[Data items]

----------------------------------------

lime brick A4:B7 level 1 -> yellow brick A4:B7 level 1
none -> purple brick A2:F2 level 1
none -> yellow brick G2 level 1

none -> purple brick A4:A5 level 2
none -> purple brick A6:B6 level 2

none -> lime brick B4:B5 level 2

----------------------------------------

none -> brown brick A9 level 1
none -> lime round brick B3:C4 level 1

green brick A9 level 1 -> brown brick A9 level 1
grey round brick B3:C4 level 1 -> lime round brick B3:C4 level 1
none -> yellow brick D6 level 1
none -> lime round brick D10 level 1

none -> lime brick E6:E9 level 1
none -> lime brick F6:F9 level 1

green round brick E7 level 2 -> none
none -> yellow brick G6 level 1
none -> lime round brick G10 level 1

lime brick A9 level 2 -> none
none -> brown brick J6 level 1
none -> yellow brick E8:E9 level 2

----------------------------------------

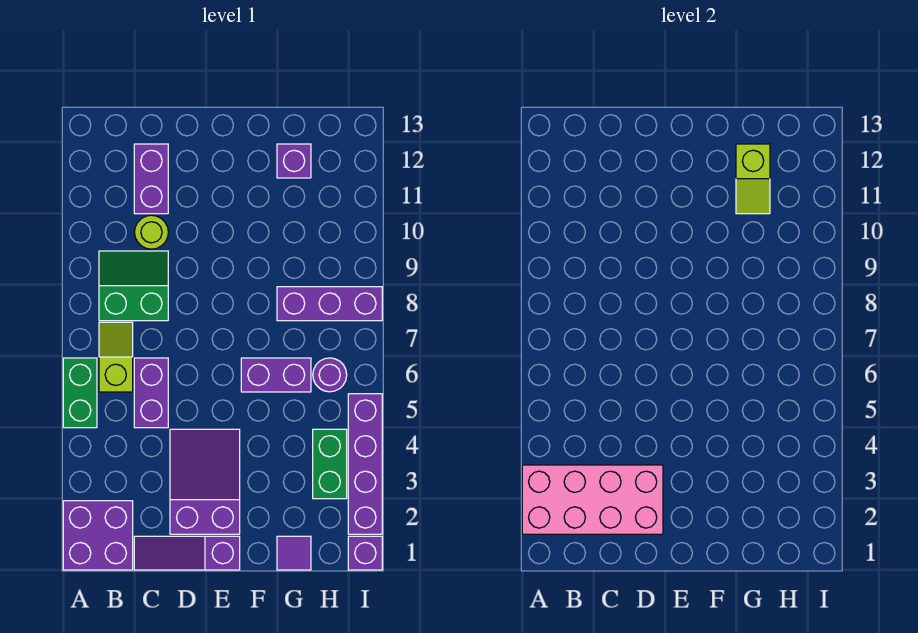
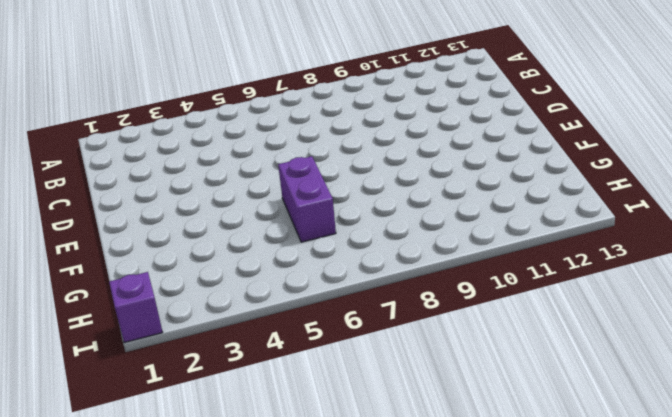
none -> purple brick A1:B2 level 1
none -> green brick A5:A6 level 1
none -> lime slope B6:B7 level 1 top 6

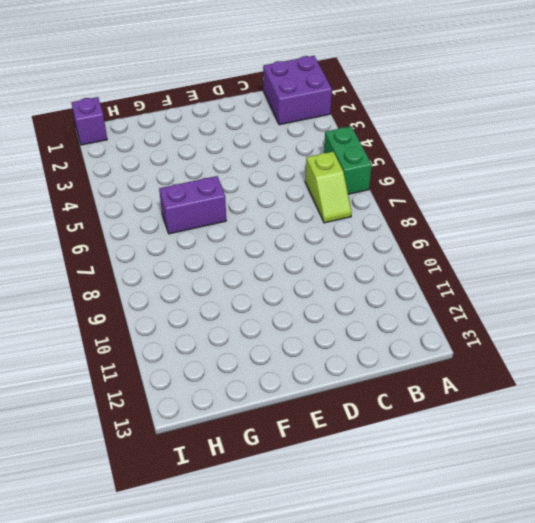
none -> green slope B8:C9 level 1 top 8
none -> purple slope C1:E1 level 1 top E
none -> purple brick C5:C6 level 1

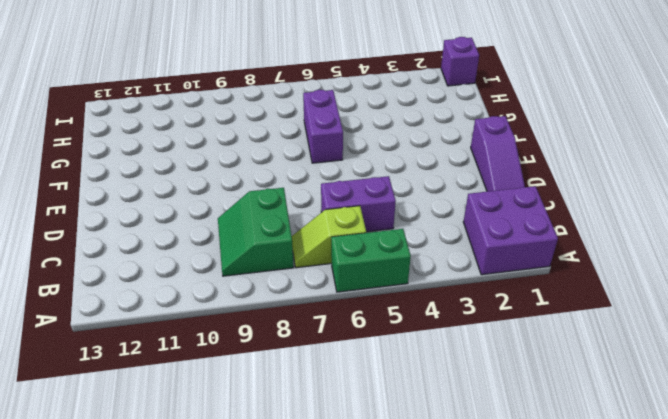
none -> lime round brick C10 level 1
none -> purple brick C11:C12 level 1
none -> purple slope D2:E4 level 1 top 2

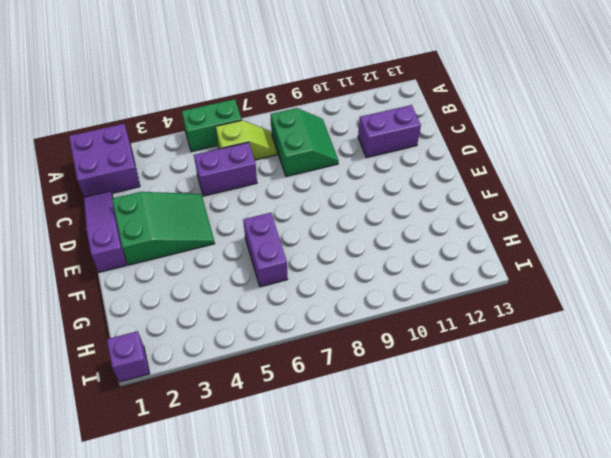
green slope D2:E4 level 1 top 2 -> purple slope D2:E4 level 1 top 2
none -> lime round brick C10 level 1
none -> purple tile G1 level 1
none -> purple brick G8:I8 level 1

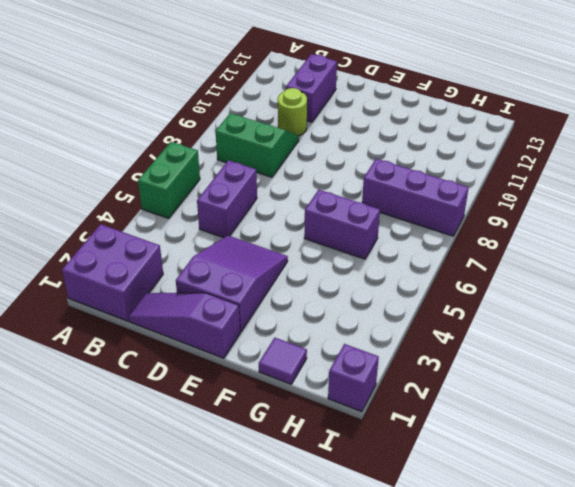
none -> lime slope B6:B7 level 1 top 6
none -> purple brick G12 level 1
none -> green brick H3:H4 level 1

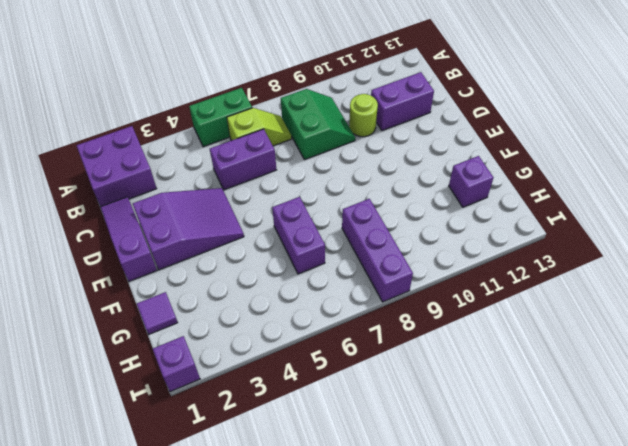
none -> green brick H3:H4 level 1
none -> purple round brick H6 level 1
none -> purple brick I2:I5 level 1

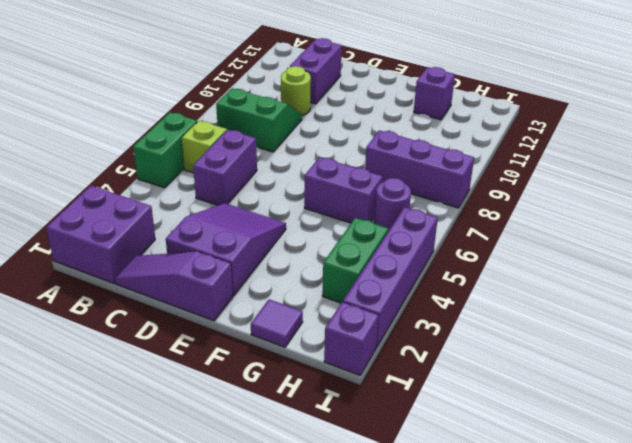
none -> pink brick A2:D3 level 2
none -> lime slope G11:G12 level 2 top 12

----------------------------------------

In the records above, find the line with "green round brick E7 level 2 -> none"; write out exactly that line and each one after it, stopping after the line with "none -> yellow brick E8:E9 level 2".

EXERCISE ANSWER >>
green round brick E7 level 2 -> none
none -> yellow brick G6 level 1
none -> lime round brick G10 level 1

lime brick A9 level 2 -> none
none -> brown brick J6 level 1
none -> yellow brick E8:E9 level 2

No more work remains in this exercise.